#### [STATED PROBLEM]
Copy every one of the lines below word for word, leaving out the pictures.

#### [RECORDED DATA]
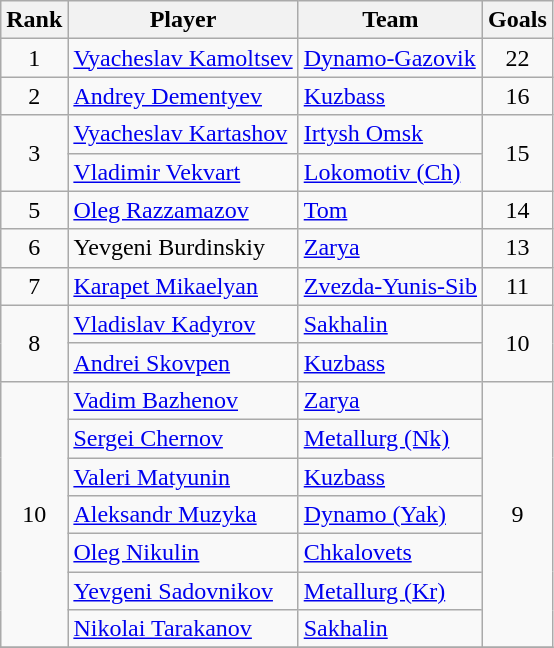
Dynamo (Yak) (390, 515)
3 (34, 153)
Andrei Skovpen (183, 362)
Goals (518, 20)
Chkalovets (390, 553)
Oleg Nikulin (183, 553)
Aleksandr Muzyka (183, 515)
Rank (34, 20)
Tom (390, 210)
Vladislav Kadyrov (183, 324)
Nikolai Tarakanov (183, 629)
2 (34, 96)
5 (34, 210)
Metallurg (Nk) (390, 438)
Irtysh Omsk (390, 134)
Dynamo-Gazovik (390, 58)
Sergei Chernov (183, 438)
7 (34, 286)
14 (518, 210)
8 (34, 343)
Team (390, 20)
Zvezda-Yunis-Sib (390, 286)
13 (518, 248)
Vladimir Vekvart (183, 172)
Karapet Mikaelyan (183, 286)
6 (34, 248)
Vyacheslav Kartashov (183, 134)
Metallurg (Kr) (390, 591)
Vyacheslav Kamoltsev (183, 58)
16 (518, 96)
Valeri Matyunin (183, 477)
Andrey Dementyev (183, 96)
Yevgeni Sadovnikov (183, 591)
Vadim Bazhenov (183, 400)
15 (518, 153)
22 (518, 58)
9 (518, 514)
Player (183, 20)
11 (518, 286)
Yevgeni Burdinskiy (183, 248)
Lokomotiv (Ch) (390, 172)
1 (34, 58)
Oleg Razzamazov (183, 210)
Output the (X, Y) coordinate of the center of the cell containing the given text.  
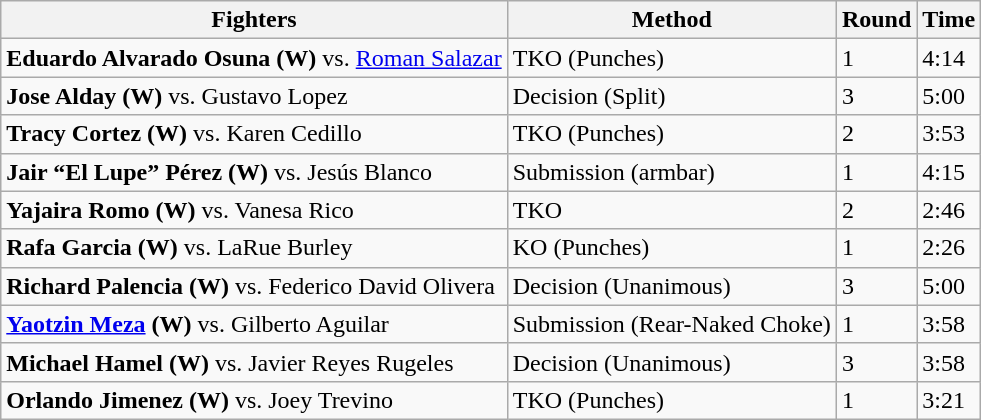
2:46 (949, 210)
3:21 (949, 400)
Yajaira Romo (W) vs. Vanesa Rico (254, 210)
Submission (armbar) (672, 172)
Fighters (254, 20)
TKO (672, 210)
KO (Punches) (672, 248)
Method (672, 20)
Submission (Rear-Naked Choke) (672, 324)
Decision (Split) (672, 96)
Orlando Jimenez (W) vs. Joey Trevino (254, 400)
Rafa Garcia (W) vs. LaRue Burley (254, 248)
Time (949, 20)
Jair “El Lupe” Pérez (W) vs. Jesús Blanco (254, 172)
Richard Palencia (W) vs. Federico David Olivera (254, 286)
Jose Alday (W) vs. Gustavo Lopez (254, 96)
Eduardo Alvarado Osuna (W) vs. Roman Salazar (254, 58)
Yaotzin Meza (W) vs. Gilberto Aguilar (254, 324)
2:26 (949, 248)
Michael Hamel (W) vs. Javier Reyes Rugeles (254, 362)
Round (876, 20)
4:15 (949, 172)
3:53 (949, 134)
Tracy Cortez (W) vs. Karen Cedillo (254, 134)
4:14 (949, 58)
Pinpoint the cell where the given text exists, returning its (x, y) midpoint coordinate. 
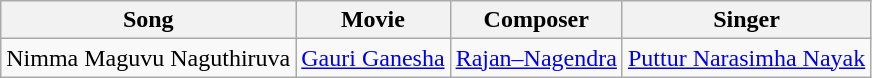
Gauri Ganesha (373, 58)
Puttur Narasimha Nayak (746, 58)
Song (148, 20)
Composer (536, 20)
Singer (746, 20)
Nimma Maguvu Naguthiruva (148, 58)
Movie (373, 20)
Rajan–Nagendra (536, 58)
Search for the cell housing the specified text and yield its (x, y) center coordinate. 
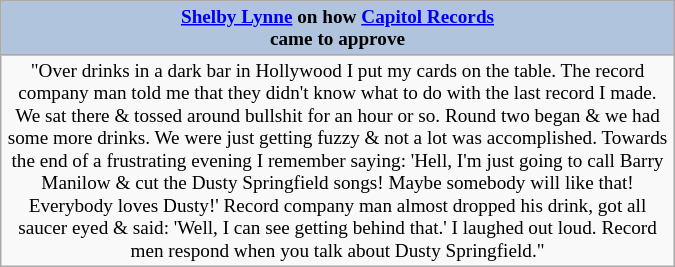
Shelby Lynne on how Capitol Records came to approve (338, 28)
Extract the [X, Y] coordinate from the center of the cell holding the provided text.  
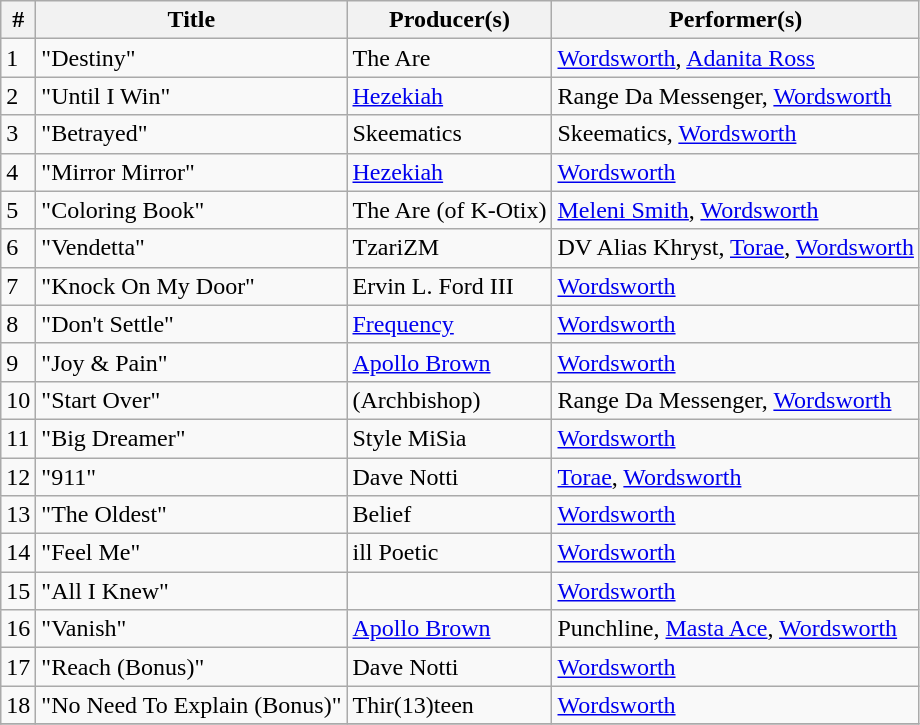
"911" [192, 477]
"Vanish" [192, 629]
# [18, 20]
12 [18, 477]
5 [18, 210]
6 [18, 248]
ill Poetic [450, 553]
"Reach (Bonus)" [192, 667]
DV Alias Khryst, Torae, Wordsworth [736, 248]
"The Oldest" [192, 515]
"Start Over" [192, 400]
"Knock On My Door" [192, 286]
"Betrayed" [192, 134]
Punchline, Masta Ace, Wordsworth [736, 629]
2 [18, 96]
"Don't Settle" [192, 324]
9 [18, 362]
"Feel Me" [192, 553]
Ervin L. Ford III [450, 286]
3 [18, 134]
Wordsworth, Adanita Ross [736, 58]
"Mirror Mirror" [192, 172]
"All I Knew" [192, 591]
Belief [450, 515]
Performer(s) [736, 20]
Style MiSia [450, 438]
17 [18, 667]
(Archbishop) [450, 400]
The Are [450, 58]
"Destiny" [192, 58]
Frequency [450, 324]
Torae, Wordsworth [736, 477]
13 [18, 515]
11 [18, 438]
15 [18, 591]
"Big Dreamer" [192, 438]
"Until I Win" [192, 96]
TzariZM [450, 248]
Title [192, 20]
10 [18, 400]
The Are (of K-Otix) [450, 210]
Meleni Smith, Wordsworth [736, 210]
4 [18, 172]
8 [18, 324]
14 [18, 553]
Thir(13)teen [450, 705]
Skeematics [450, 134]
"No Need To Explain (Bonus)" [192, 705]
Skeematics, Wordsworth [736, 134]
7 [18, 286]
"Joy & Pain" [192, 362]
1 [18, 58]
"Coloring Book" [192, 210]
16 [18, 629]
18 [18, 705]
"Vendetta" [192, 248]
Producer(s) [450, 20]
Determine the (x, y) coordinate at the center of the cell enclosing the given text.  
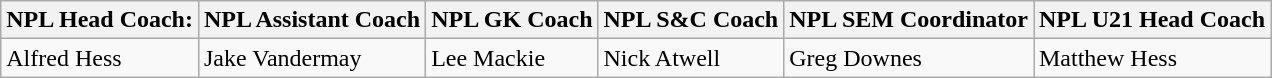
NPL GK Coach (512, 20)
NPL SEM Coordinator (909, 20)
Alfred Hess (100, 58)
NPL S&C Coach (691, 20)
NPL Assistant Coach (312, 20)
NPL Head Coach: (100, 20)
Jake Vandermay (312, 58)
Lee Mackie (512, 58)
NPL U21 Head Coach (1152, 20)
Nick Atwell (691, 58)
Matthew Hess (1152, 58)
Greg Downes (909, 58)
Scan for the cell matching the given text and deliver its [X, Y] coordinate at center. 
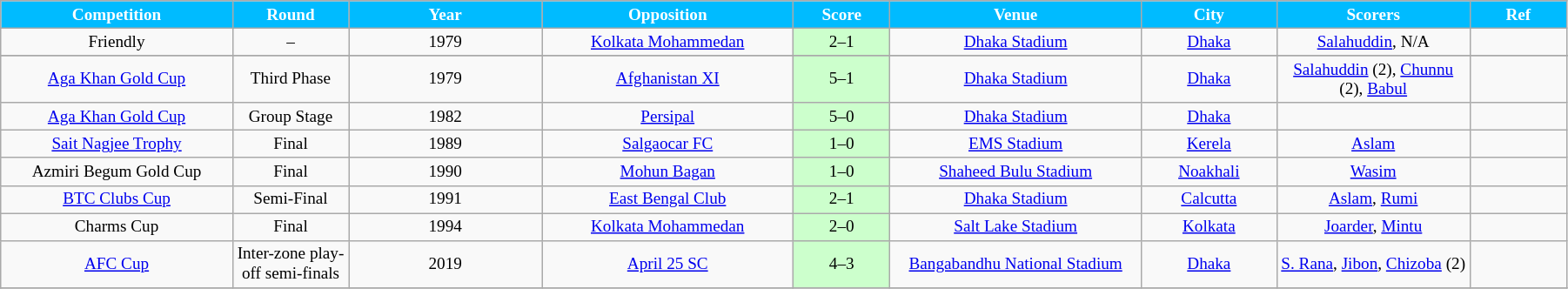
1994 [446, 227]
Mohun Bagan [668, 171]
Afghanistan XI [668, 79]
Shaheed Bulu Stadium [1016, 171]
Kerela [1210, 144]
April 25 SC [668, 264]
Scorers [1373, 15]
Salgaocar FC [668, 144]
Third Phase [291, 79]
Bangabandhu National Stadium [1016, 264]
Calcutta [1210, 199]
4–3 [842, 264]
2–0 [842, 227]
Year [446, 15]
Opposition [668, 15]
Kolkata [1210, 227]
BTC Clubs Cup [117, 199]
Salt Lake Stadium [1016, 227]
Aslam [1373, 144]
Competition [117, 15]
Ref [1518, 15]
Sait Nagjee Trophy [117, 144]
Venue [1016, 15]
5–1 [842, 79]
Semi-Final [291, 199]
Joarder, Mintu [1373, 227]
1990 [446, 171]
Inter-zone play-off semi-finals [291, 264]
East Bengal Club [668, 199]
2019 [446, 264]
S. Rana, Jibon, Chizoba (2) [1373, 264]
Aslam, Rumi [1373, 199]
Score [842, 15]
Group Stage [291, 117]
Salahuddin, N/A [1373, 42]
Noakhali [1210, 171]
Salahuddin (2), Chunnu (2), Babul [1373, 79]
Azmiri Begum Gold Cup [117, 171]
– [291, 42]
1991 [446, 199]
1989 [446, 144]
1982 [446, 117]
Persipal [668, 117]
EMS Stadium [1016, 144]
AFC Cup [117, 264]
Friendly [117, 42]
Round [291, 15]
5–0 [842, 117]
Wasim [1373, 171]
City [1210, 15]
Charms Cup [117, 227]
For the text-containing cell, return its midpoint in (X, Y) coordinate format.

#### [ANSWER FOR THE TASK]
Dynamo (Yak) (390, 515)
3 (34, 153)
Andrei Skovpen (183, 362)
Goals (518, 20)
Chkalovets (390, 553)
Oleg Nikulin (183, 553)
Aleksandr Muzyka (183, 515)
Rank (34, 20)
Tom (390, 210)
Vladislav Kadyrov (183, 324)
Nikolai Tarakanov (183, 629)
2 (34, 96)
5 (34, 210)
Metallurg (Nk) (390, 438)
Irtysh Omsk (390, 134)
Dynamo-Gazovik (390, 58)
Sergei Chernov (183, 438)
7 (34, 286)
14 (518, 210)
8 (34, 343)
Team (390, 20)
Zvezda-Yunis-Sib (390, 286)
13 (518, 248)
Vladimir Vekvart (183, 172)
Karapet Mikaelyan (183, 286)
6 (34, 248)
Vyacheslav Kartashov (183, 134)
Metallurg (Kr) (390, 591)
Vyacheslav Kamoltsev (183, 58)
16 (518, 96)
Valeri Matyunin (183, 477)
Andrey Dementyev (183, 96)
Yevgeni Sadovnikov (183, 591)
Vadim Bazhenov (183, 400)
15 (518, 153)
22 (518, 58)
9 (518, 514)
Player (183, 20)
11 (518, 286)
Yevgeni Burdinskiy (183, 248)
Lokomotiv (Ch) (390, 172)
1 (34, 58)
Oleg Razzamazov (183, 210)
Output the (X, Y) coordinate of the center of the cell containing the given text.  
2:46 (949, 210)
3:21 (949, 400)
Yajaira Romo (W) vs. Vanesa Rico (254, 210)
Submission (armbar) (672, 172)
Fighters (254, 20)
TKO (672, 210)
KO (Punches) (672, 248)
Method (672, 20)
Submission (Rear-Naked Choke) (672, 324)
Decision (Split) (672, 96)
Orlando Jimenez (W) vs. Joey Trevino (254, 400)
Rafa Garcia (W) vs. LaRue Burley (254, 248)
Time (949, 20)
Jair “El Lupe” Pérez (W) vs. Jesús Blanco (254, 172)
Richard Palencia (W) vs. Federico David Olivera (254, 286)
Jose Alday (W) vs. Gustavo Lopez (254, 96)
Eduardo Alvarado Osuna (W) vs. Roman Salazar (254, 58)
Yaotzin Meza (W) vs. Gilberto Aguilar (254, 324)
2:26 (949, 248)
Michael Hamel (W) vs. Javier Reyes Rugeles (254, 362)
Round (876, 20)
4:15 (949, 172)
3:53 (949, 134)
Tracy Cortez (W) vs. Karen Cedillo (254, 134)
4:14 (949, 58)
Pinpoint the cell where the given text exists, returning its (x, y) midpoint coordinate. 
Gauri Ganesha (373, 58)
Puttur Narasimha Nayak (746, 58)
Song (148, 20)
Composer (536, 20)
Singer (746, 20)
Nimma Maguvu Naguthiruva (148, 58)
Movie (373, 20)
Rajan–Nagendra (536, 58)
Search for the cell housing the specified text and yield its (x, y) center coordinate. 
Shelby Lynne on how Capitol Records came to approve (338, 28)
Extract the [X, Y] coordinate from the center of the cell holding the provided text.  
"911" [192, 477]
"Vanish" [192, 629]
# [18, 20]
12 [18, 477]
5 [18, 210]
6 [18, 248]
ill Poetic [450, 553]
"Reach (Bonus)" [192, 667]
DV Alias Khryst, Torae, Wordsworth [736, 248]
"The Oldest" [192, 515]
"Start Over" [192, 400]
"Knock On My Door" [192, 286]
"Betrayed" [192, 134]
Punchline, Masta Ace, Wordsworth [736, 629]
2 [18, 96]
"Don't Settle" [192, 324]
9 [18, 362]
"Feel Me" [192, 553]
Ervin L. Ford III [450, 286]
3 [18, 134]
Wordsworth, Adanita Ross [736, 58]
"Mirror Mirror" [192, 172]
"All I Knew" [192, 591]
Belief [450, 515]
Performer(s) [736, 20]
Style MiSia [450, 438]
17 [18, 667]
(Archbishop) [450, 400]
The Are [450, 58]
"Destiny" [192, 58]
Frequency [450, 324]
Torae, Wordsworth [736, 477]
13 [18, 515]
11 [18, 438]
15 [18, 591]
"Big Dreamer" [192, 438]
"Until I Win" [192, 96]
TzariZM [450, 248]
Title [192, 20]
10 [18, 400]
The Are (of K-Otix) [450, 210]
Meleni Smith, Wordsworth [736, 210]
4 [18, 172]
8 [18, 324]
14 [18, 553]
Thir(13)teen [450, 705]
Skeematics [450, 134]
"No Need To Explain (Bonus)" [192, 705]
Skeematics, Wordsworth [736, 134]
7 [18, 286]
"Joy & Pain" [192, 362]
1 [18, 58]
"Coloring Book" [192, 210]
16 [18, 629]
18 [18, 705]
"Vendetta" [192, 248]
Producer(s) [450, 20]
Determine the (x, y) coordinate at the center of the cell enclosing the given text.  
NPL GK Coach (512, 20)
NPL SEM Coordinator (909, 20)
Alfred Hess (100, 58)
NPL S&C Coach (691, 20)
NPL Assistant Coach (312, 20)
NPL Head Coach: (100, 20)
Jake Vandermay (312, 58)
Lee Mackie (512, 58)
NPL U21 Head Coach (1152, 20)
Nick Atwell (691, 58)
Matthew Hess (1152, 58)
Greg Downes (909, 58)
Scan for the cell matching the given text and deliver its [X, Y] coordinate at center. 
1994 [446, 227]
Mohun Bagan [668, 171]
Afghanistan XI [668, 79]
Shaheed Bulu Stadium [1016, 171]
Kerela [1210, 144]
April 25 SC [668, 264]
Scorers [1373, 15]
Salgaocar FC [668, 144]
Third Phase [291, 79]
Bangabandhu National Stadium [1016, 264]
Calcutta [1210, 199]
4–3 [842, 264]
2–0 [842, 227]
Year [446, 15]
Opposition [668, 15]
Kolkata [1210, 227]
BTC Clubs Cup [117, 199]
Salt Lake Stadium [1016, 227]
Aslam [1373, 144]
Competition [117, 15]
Ref [1518, 15]
Sait Nagjee Trophy [117, 144]
Venue [1016, 15]
5–1 [842, 79]
Semi-Final [291, 199]
Joarder, Mintu [1373, 227]
1990 [446, 171]
Inter-zone play-off semi-finals [291, 264]
East Bengal Club [668, 199]
2019 [446, 264]
S. Rana, Jibon, Chizoba (2) [1373, 264]
Aslam, Rumi [1373, 199]
Score [842, 15]
Group Stage [291, 117]
Salahuddin, N/A [1373, 42]
Noakhali [1210, 171]
Salahuddin (2), Chunnu (2), Babul [1373, 79]
Azmiri Begum Gold Cup [117, 171]
– [291, 42]
1991 [446, 199]
1989 [446, 144]
1982 [446, 117]
Persipal [668, 117]
EMS Stadium [1016, 144]
AFC Cup [117, 264]
Friendly [117, 42]
Round [291, 15]
5–0 [842, 117]
Wasim [1373, 171]
City [1210, 15]
Charms Cup [117, 227]
For the text-containing cell, return its midpoint in (X, Y) coordinate format.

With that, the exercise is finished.